Task goal: Extract every line of the material that contains the string "kern". Matching is case-sensitive.

Stored data entries:
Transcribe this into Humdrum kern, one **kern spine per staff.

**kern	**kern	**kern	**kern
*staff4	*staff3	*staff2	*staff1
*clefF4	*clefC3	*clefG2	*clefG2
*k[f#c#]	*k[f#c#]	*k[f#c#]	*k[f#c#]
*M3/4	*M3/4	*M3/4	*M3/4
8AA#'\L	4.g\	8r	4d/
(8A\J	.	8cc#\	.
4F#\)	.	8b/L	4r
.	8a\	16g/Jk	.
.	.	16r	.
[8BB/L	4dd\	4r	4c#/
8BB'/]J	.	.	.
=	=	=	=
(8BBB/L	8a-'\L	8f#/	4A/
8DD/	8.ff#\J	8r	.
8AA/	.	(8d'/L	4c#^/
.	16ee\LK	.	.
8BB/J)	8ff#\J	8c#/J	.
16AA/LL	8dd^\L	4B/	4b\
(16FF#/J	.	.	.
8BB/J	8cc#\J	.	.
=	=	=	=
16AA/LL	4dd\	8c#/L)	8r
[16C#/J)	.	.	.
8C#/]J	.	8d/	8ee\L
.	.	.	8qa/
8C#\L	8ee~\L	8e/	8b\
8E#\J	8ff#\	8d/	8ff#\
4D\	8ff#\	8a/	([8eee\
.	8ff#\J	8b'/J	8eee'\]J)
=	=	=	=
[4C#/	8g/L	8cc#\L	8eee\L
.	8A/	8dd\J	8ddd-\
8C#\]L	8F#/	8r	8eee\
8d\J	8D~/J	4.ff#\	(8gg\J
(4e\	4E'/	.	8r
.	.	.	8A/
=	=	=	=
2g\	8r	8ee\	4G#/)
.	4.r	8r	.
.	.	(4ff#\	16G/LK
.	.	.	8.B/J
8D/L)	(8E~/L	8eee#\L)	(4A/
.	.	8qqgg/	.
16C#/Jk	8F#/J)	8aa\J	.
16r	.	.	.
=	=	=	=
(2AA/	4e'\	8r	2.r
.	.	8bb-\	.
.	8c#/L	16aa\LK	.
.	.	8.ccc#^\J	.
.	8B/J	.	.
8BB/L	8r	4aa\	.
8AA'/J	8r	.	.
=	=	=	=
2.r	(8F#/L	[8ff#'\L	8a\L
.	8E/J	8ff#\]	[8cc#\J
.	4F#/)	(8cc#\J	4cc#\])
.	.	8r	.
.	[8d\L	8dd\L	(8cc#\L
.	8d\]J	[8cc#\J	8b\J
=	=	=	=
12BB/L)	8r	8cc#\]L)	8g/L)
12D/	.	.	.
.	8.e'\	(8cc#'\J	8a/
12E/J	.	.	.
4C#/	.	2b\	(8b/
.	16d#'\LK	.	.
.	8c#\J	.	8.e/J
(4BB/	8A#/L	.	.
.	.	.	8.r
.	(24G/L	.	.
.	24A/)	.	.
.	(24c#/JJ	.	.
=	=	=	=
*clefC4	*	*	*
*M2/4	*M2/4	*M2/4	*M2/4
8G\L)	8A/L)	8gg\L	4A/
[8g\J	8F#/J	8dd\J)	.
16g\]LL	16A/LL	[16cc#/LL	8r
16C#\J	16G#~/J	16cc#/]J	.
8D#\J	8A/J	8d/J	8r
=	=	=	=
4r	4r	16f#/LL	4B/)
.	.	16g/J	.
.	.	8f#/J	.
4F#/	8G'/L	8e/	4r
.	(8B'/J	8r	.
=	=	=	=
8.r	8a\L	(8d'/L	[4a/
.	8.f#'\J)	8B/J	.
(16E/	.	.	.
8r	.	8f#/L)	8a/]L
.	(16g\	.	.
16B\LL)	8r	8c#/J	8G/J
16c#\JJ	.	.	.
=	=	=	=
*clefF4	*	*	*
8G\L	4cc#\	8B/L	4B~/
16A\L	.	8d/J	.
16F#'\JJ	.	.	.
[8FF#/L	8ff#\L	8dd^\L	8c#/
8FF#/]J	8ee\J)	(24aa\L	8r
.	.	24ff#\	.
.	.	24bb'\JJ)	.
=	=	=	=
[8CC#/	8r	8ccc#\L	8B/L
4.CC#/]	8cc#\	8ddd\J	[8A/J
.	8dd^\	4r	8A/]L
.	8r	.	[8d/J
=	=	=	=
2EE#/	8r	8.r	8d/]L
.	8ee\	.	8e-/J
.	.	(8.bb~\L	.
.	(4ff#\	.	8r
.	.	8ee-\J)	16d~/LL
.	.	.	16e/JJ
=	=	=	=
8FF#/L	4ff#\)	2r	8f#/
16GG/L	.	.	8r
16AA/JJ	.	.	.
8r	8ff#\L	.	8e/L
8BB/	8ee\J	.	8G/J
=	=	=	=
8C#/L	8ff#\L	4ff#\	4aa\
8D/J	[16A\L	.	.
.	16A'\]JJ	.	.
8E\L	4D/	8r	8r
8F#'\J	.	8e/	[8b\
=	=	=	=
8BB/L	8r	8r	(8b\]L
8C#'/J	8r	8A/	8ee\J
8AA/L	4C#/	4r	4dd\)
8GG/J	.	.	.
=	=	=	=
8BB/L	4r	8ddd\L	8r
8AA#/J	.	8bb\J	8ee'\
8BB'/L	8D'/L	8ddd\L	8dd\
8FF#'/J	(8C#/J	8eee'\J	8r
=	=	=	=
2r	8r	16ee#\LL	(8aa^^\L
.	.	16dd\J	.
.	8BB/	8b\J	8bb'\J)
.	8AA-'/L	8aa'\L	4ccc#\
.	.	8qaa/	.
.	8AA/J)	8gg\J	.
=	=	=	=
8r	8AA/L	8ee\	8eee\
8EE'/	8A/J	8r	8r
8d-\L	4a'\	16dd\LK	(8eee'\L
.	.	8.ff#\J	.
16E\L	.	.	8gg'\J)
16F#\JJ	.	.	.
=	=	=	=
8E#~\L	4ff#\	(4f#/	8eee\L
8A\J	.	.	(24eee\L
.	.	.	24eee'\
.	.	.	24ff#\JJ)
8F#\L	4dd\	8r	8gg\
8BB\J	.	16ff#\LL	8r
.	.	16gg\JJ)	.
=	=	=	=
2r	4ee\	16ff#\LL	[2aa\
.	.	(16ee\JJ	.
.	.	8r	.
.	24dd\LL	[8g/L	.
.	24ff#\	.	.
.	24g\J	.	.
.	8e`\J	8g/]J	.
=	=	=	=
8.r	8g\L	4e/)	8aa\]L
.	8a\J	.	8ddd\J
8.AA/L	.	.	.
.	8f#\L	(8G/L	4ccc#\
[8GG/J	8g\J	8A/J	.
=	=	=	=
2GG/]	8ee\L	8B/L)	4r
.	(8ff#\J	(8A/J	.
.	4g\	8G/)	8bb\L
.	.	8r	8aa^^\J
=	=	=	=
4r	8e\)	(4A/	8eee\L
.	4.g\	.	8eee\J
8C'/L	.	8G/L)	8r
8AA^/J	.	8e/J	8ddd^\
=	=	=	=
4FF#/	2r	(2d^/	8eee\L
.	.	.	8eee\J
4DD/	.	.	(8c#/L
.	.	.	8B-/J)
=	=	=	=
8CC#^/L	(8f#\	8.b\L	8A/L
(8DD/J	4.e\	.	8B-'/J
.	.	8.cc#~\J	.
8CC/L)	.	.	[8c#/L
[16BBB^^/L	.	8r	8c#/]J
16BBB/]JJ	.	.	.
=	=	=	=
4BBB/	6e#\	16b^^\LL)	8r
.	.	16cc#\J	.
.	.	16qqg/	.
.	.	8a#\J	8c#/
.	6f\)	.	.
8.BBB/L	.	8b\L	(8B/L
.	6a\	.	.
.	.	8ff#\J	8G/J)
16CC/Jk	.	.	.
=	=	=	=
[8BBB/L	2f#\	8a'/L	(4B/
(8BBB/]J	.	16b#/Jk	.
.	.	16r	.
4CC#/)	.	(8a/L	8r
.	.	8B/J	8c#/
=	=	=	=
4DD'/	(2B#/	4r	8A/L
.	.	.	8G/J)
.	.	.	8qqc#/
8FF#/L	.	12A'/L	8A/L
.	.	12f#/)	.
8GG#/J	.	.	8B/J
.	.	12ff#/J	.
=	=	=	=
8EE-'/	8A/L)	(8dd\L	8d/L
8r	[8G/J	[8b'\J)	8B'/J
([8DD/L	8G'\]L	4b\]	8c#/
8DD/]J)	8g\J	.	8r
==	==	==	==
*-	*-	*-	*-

Problem solution:
Transcribe this into Humdrum kern, one **kern spine per staff.
**kern	**kern	**kern	**kern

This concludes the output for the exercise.